• _Task material_:
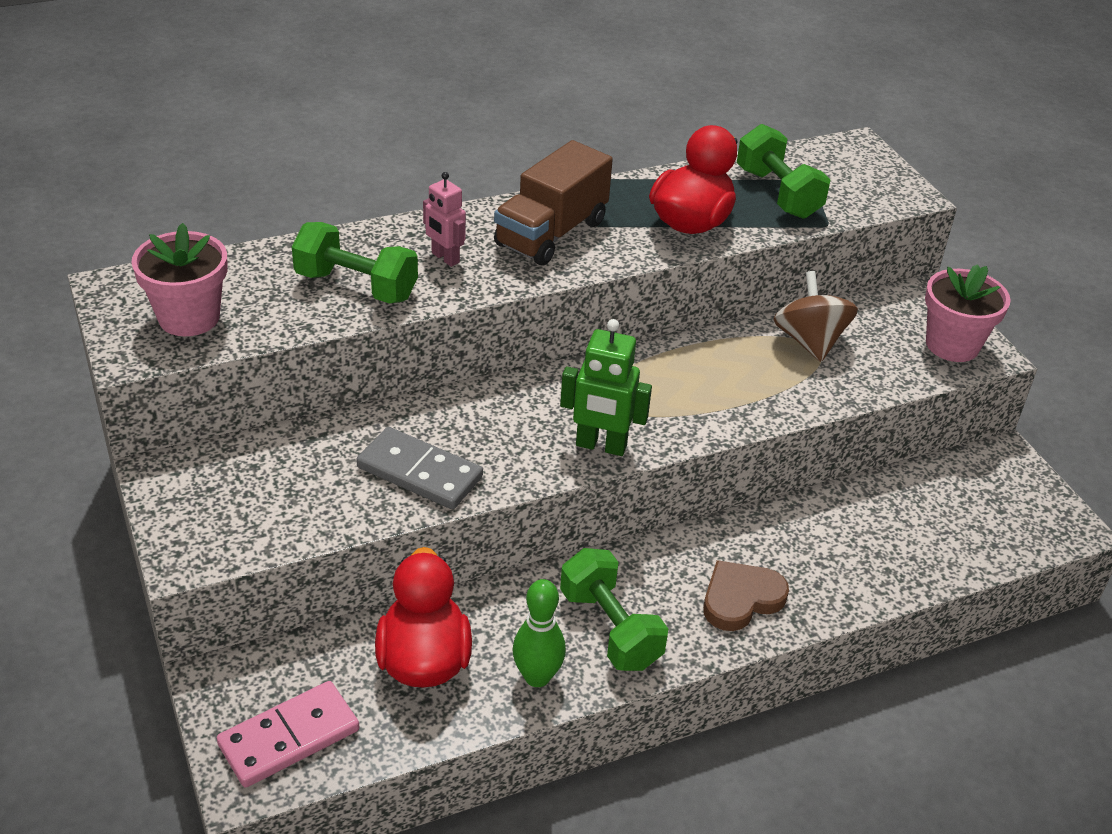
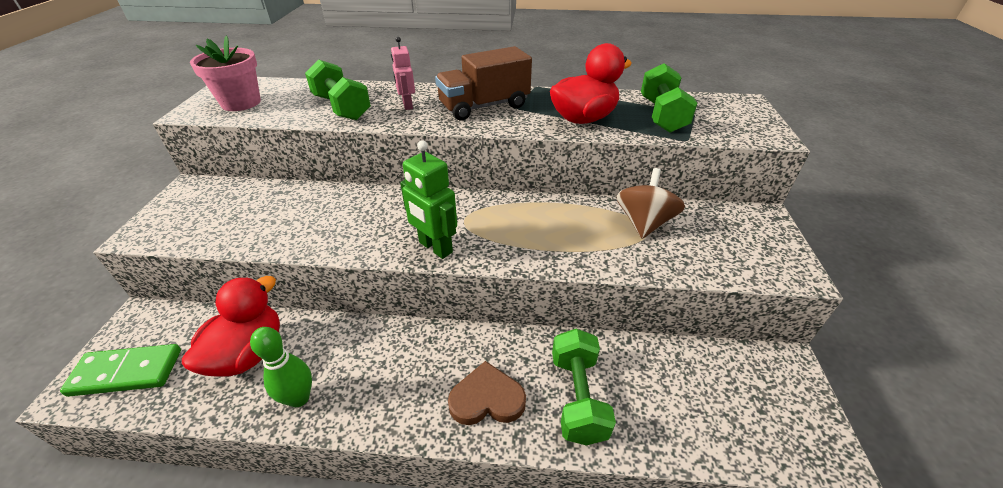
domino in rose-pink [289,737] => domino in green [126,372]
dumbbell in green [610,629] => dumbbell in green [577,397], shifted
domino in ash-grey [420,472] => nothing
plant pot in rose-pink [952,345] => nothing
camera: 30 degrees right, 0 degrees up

---

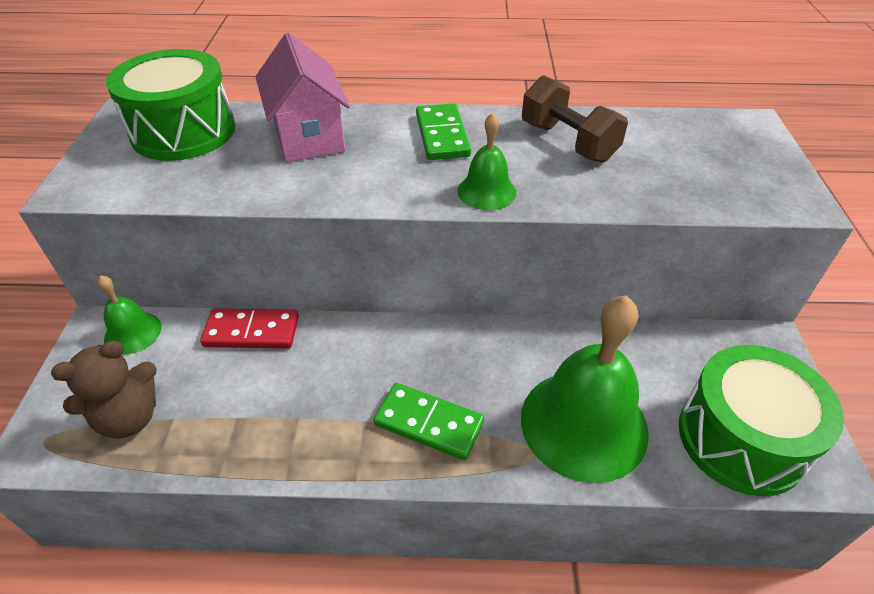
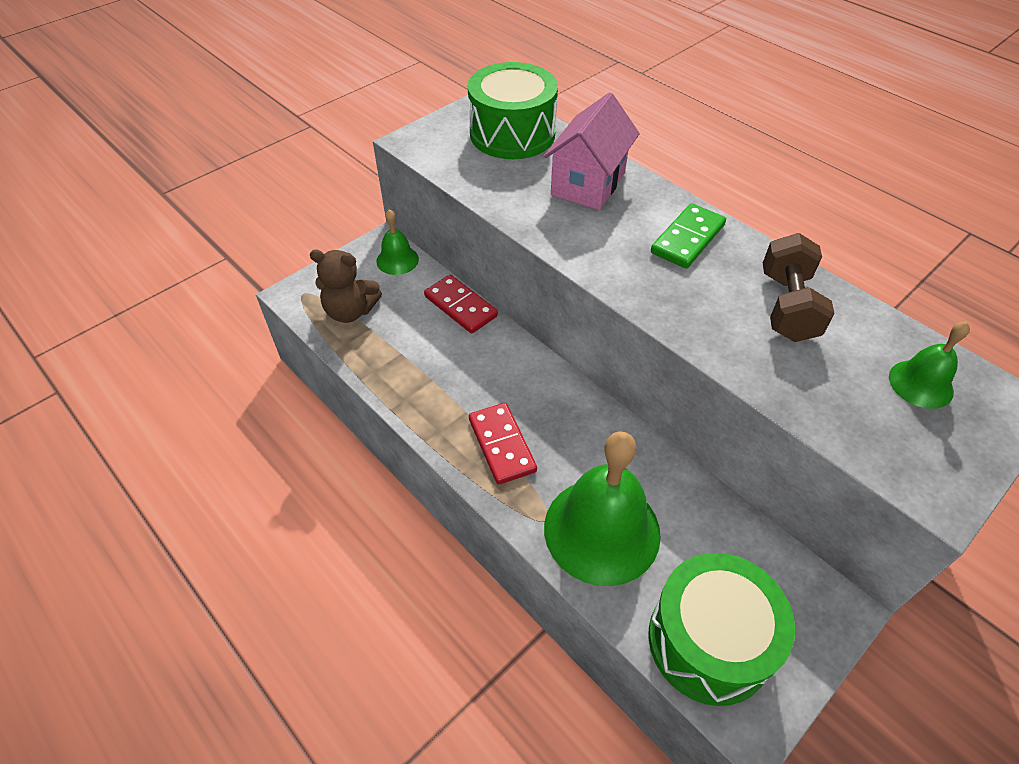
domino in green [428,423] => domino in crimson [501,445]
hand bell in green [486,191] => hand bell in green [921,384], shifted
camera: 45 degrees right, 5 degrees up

• _Problem to work on_: All lines in the data above from the one with "domino in ash-grey [420,472] => nothing" through the one with "camera: 30 degrees right, 0 degrees up" must be repeated exactly, and no others.

• _Answer to the problem_:
domino in ash-grey [420,472] => nothing
plant pot in rose-pink [952,345] => nothing
camera: 30 degrees right, 0 degrees up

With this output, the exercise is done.